# The problem
Please go through the listing below and count the lines where the string "szary" appears. Answer with the number only.

# Entries provided
..............................
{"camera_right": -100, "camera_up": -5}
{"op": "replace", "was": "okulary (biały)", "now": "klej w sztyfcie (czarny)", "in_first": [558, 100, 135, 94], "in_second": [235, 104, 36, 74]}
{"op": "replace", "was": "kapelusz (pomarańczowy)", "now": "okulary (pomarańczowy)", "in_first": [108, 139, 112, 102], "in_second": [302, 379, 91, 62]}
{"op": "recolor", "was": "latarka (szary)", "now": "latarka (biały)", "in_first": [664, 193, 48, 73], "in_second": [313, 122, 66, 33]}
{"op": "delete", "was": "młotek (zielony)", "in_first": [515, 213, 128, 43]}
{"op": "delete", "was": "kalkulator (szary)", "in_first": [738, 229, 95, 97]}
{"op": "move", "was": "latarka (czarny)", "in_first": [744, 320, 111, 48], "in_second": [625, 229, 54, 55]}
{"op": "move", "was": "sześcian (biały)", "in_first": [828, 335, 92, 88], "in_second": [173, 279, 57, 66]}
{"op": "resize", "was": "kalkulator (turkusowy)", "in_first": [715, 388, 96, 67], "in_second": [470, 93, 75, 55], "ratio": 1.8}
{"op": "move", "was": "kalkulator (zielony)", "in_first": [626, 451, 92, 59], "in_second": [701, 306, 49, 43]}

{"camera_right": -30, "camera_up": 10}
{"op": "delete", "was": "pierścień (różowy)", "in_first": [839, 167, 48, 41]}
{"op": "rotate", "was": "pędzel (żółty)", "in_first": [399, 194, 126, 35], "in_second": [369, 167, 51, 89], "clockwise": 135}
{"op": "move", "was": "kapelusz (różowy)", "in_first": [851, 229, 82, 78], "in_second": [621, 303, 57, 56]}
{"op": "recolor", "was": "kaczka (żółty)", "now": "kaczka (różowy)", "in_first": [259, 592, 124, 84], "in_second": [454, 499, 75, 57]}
..............................
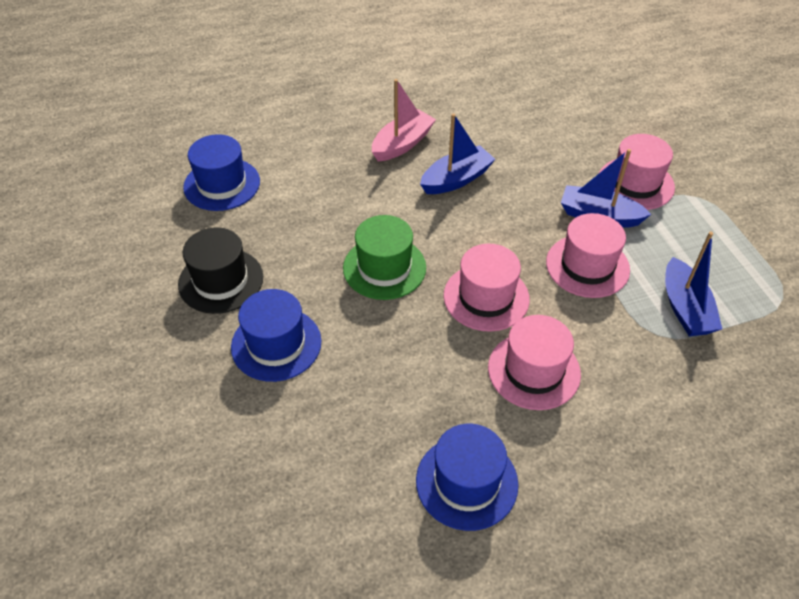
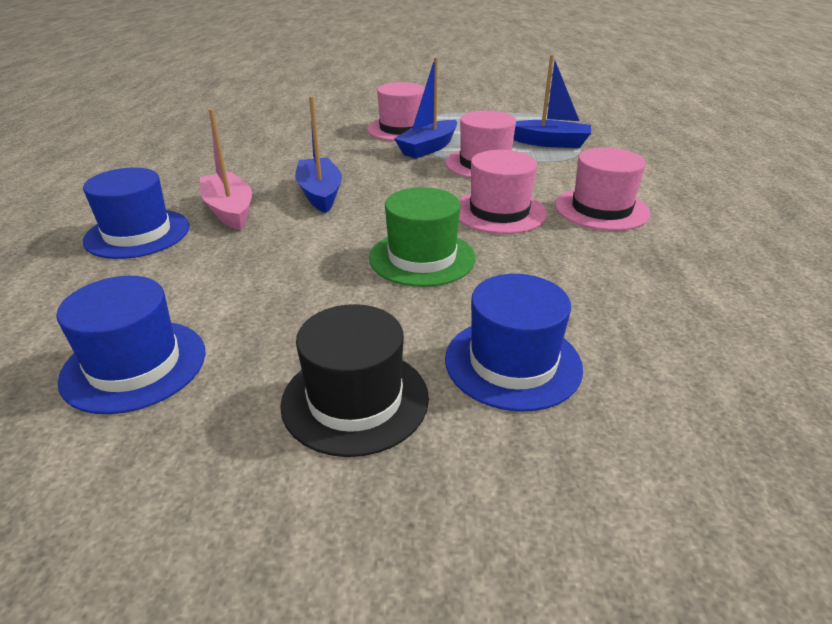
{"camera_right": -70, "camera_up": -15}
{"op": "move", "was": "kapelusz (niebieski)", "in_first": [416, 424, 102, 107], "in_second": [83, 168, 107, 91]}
..............................
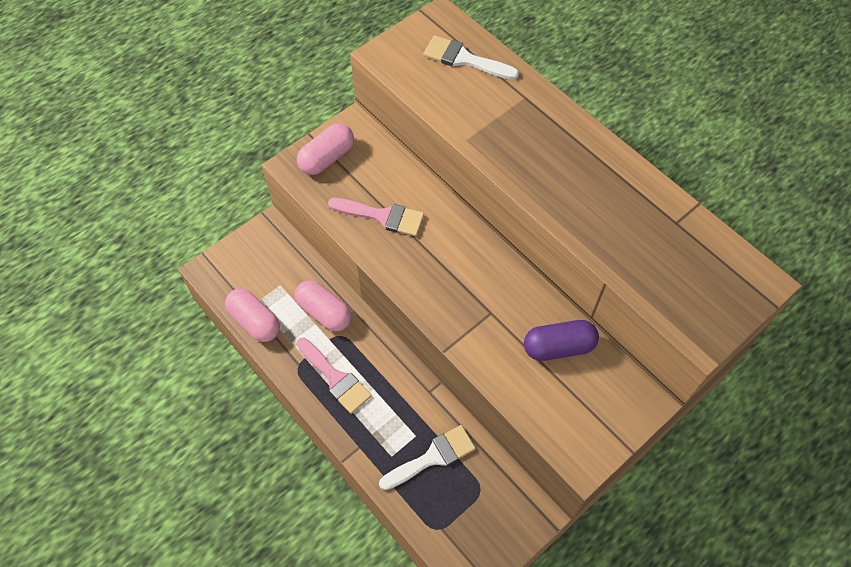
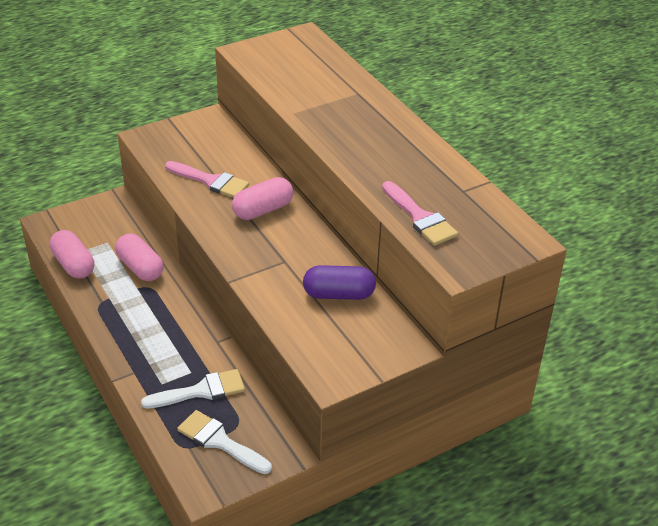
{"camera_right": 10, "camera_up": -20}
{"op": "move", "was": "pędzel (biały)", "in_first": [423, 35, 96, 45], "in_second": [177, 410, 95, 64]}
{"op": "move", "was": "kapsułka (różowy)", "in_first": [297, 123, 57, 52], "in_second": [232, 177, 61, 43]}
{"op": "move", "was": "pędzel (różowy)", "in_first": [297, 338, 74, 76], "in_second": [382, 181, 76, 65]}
..............................
# Result
2